Segment Start: The data

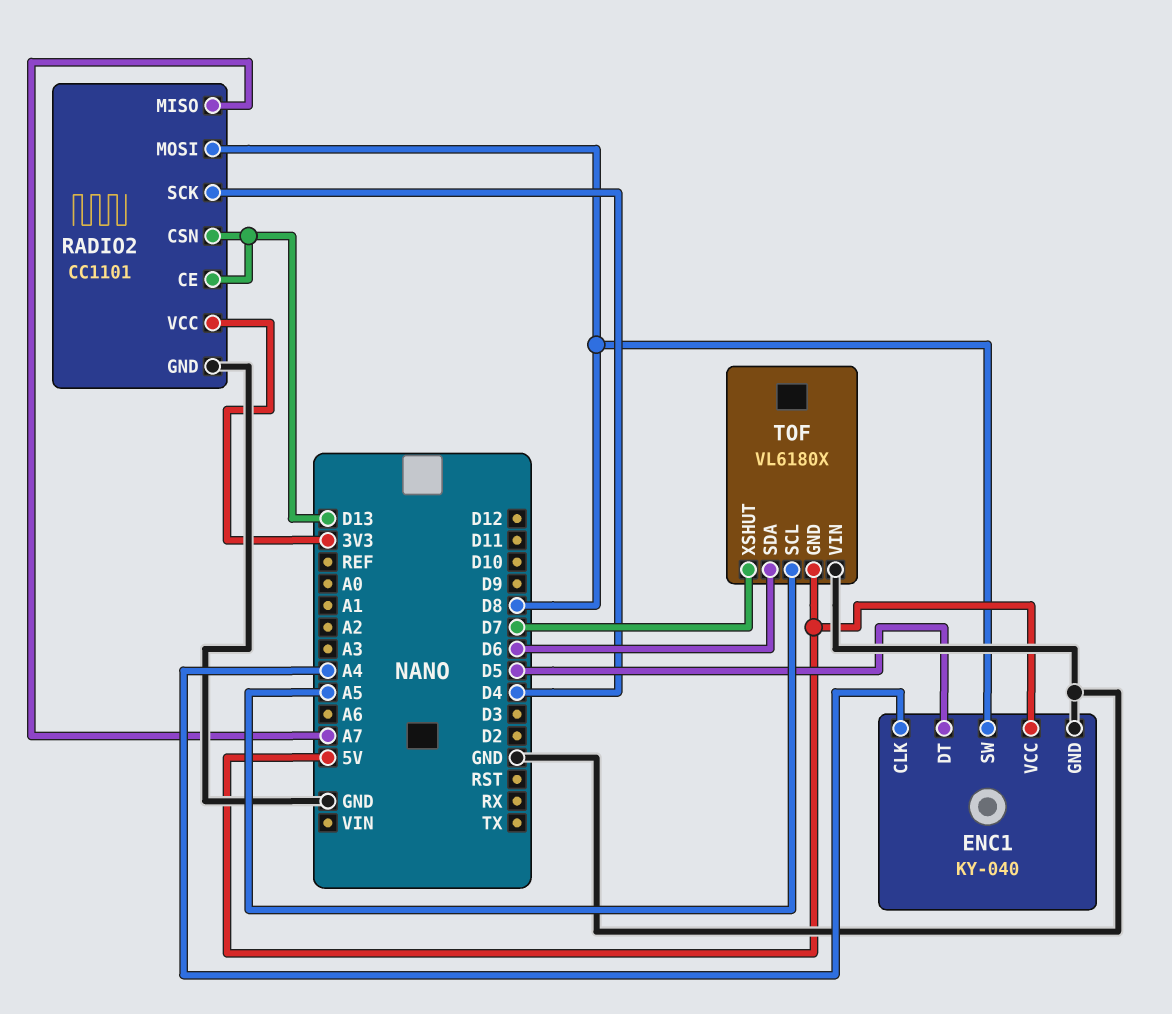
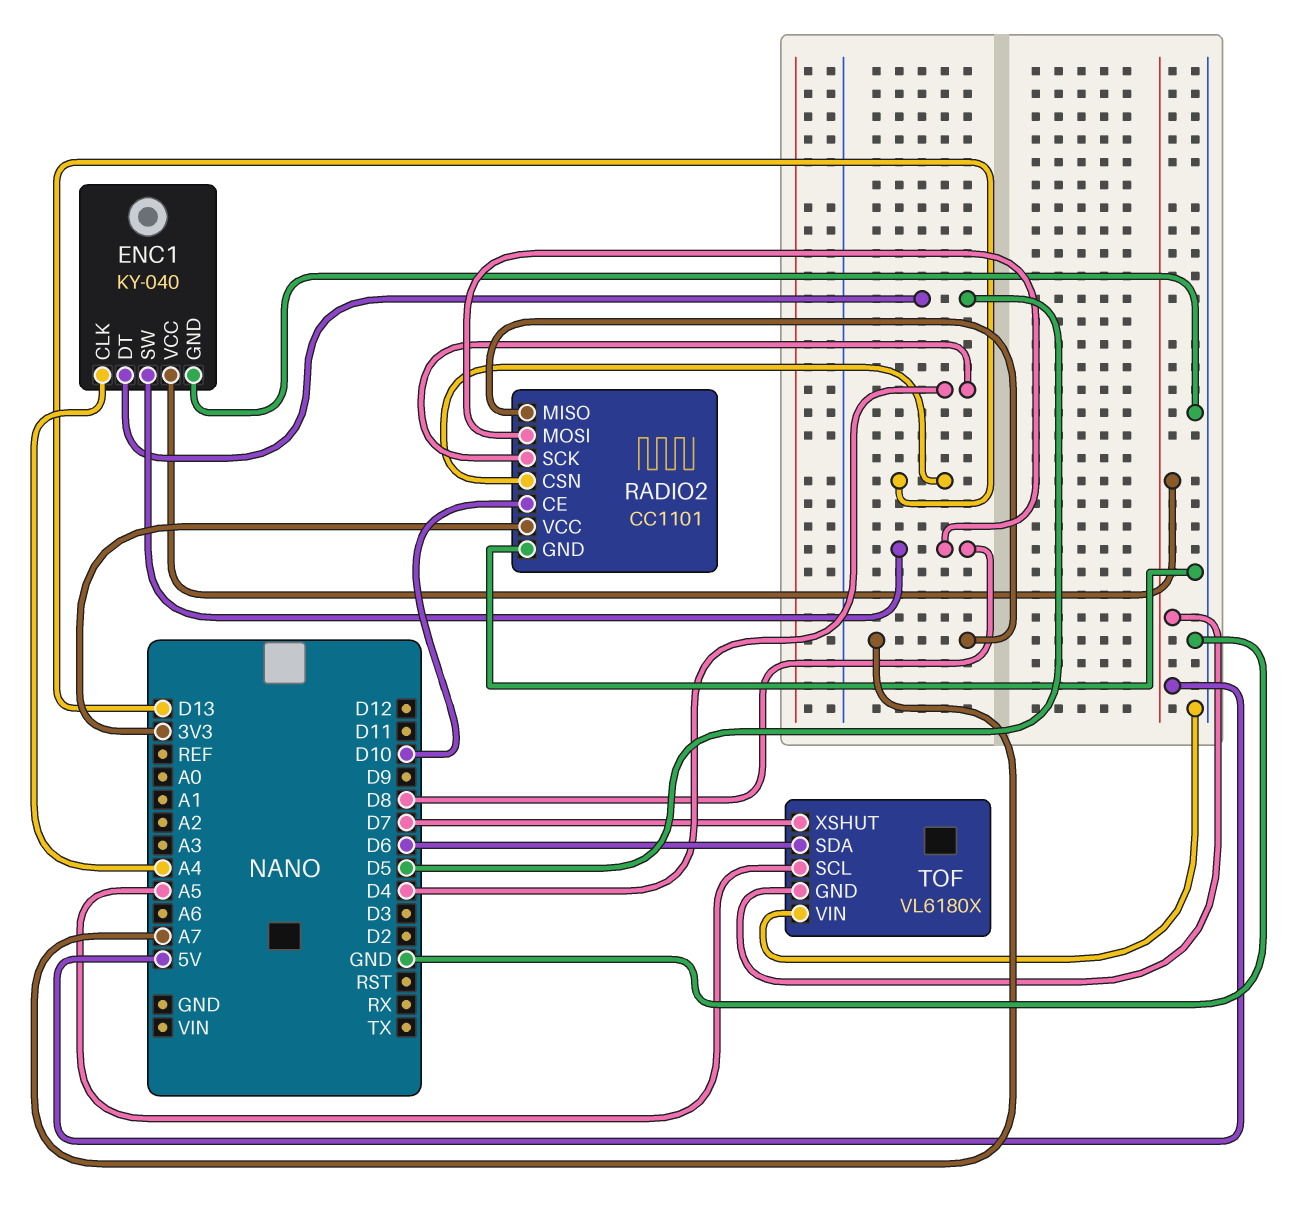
RADIO2 pin CE: D13 -> D10

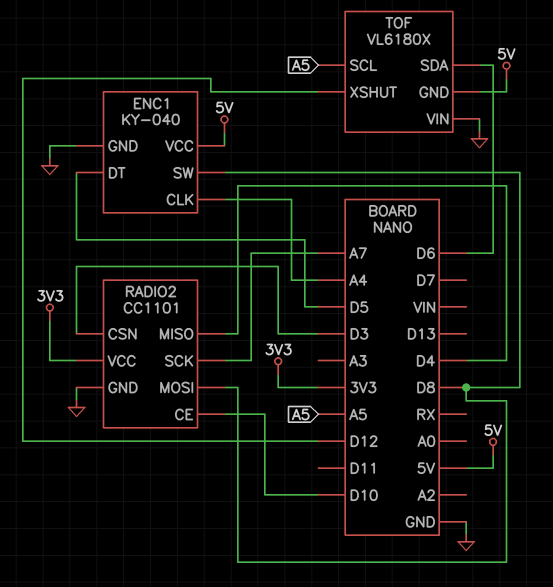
RADIO2 pin CSN: D13 -> D3
RADIO2 pin MISO: A7 -> D4
RADIO2 pin SCK: D4 -> A7
TOF pin XSHUT: D7 -> D12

Segment End: The data

## Exercise instructions
Write every record out again exactly as written. Pictures don't belong in the copy.

## Answer for the task
RADIO2 pin CE: D13 -> D10

RADIO2 pin CSN: D13 -> D3
RADIO2 pin MISO: A7 -> D4
RADIO2 pin SCK: D4 -> A7
TOF pin XSHUT: D7 -> D12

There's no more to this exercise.